■ INSTRUCTIONS FOR THE TASK
Check each line below for the word "MOSI", and copy those that have it.

■ DATA TO USE
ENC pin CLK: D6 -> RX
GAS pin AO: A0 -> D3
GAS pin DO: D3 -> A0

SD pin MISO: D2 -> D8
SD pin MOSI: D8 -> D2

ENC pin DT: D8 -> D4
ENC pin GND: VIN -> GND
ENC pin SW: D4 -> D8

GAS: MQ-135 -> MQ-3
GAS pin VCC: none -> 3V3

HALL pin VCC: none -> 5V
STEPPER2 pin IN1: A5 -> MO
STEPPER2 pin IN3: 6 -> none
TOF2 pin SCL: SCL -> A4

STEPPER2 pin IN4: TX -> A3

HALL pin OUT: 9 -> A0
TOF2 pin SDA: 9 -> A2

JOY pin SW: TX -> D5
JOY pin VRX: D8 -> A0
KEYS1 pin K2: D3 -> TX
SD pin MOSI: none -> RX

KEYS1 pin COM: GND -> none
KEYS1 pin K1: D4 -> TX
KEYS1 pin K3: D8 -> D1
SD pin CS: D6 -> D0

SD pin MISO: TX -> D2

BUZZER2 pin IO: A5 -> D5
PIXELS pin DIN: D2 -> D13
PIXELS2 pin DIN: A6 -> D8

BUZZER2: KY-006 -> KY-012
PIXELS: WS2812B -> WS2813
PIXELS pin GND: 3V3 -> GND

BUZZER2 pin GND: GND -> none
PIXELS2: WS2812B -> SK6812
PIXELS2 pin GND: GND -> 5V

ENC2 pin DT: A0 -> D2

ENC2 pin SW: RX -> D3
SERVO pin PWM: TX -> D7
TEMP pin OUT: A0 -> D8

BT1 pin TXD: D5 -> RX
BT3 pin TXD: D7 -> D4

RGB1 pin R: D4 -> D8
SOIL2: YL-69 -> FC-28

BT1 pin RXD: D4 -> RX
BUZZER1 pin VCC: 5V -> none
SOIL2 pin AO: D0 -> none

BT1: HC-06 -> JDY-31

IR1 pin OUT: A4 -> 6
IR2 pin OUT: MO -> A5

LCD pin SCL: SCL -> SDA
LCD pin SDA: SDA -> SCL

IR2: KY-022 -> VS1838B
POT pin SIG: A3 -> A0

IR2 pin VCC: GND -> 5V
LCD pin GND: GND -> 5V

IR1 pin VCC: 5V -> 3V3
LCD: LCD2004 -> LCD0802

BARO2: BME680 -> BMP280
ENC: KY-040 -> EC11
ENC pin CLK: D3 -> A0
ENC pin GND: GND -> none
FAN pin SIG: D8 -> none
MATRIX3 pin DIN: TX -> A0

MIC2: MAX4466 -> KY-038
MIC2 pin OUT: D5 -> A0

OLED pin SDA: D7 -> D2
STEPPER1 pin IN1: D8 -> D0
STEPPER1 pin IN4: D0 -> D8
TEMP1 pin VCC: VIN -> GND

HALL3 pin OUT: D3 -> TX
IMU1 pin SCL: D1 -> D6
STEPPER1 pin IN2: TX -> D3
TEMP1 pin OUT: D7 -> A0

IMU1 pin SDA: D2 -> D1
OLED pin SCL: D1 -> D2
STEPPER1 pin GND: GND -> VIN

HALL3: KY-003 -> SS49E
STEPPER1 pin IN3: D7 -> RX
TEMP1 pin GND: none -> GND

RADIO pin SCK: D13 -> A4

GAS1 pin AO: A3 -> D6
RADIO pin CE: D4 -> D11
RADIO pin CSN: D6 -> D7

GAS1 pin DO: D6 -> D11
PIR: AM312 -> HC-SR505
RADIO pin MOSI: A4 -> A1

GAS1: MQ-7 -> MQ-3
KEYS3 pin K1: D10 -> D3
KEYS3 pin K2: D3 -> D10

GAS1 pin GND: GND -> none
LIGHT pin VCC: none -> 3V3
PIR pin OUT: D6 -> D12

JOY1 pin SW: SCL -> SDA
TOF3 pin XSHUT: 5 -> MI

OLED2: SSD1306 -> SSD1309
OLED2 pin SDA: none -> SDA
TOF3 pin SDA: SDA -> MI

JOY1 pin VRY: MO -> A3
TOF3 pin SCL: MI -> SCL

■ ANSWER SECTION
SD pin MOSI: D8 -> D2
SD pin MOSI: none -> RX
RADIO pin MOSI: A4 -> A1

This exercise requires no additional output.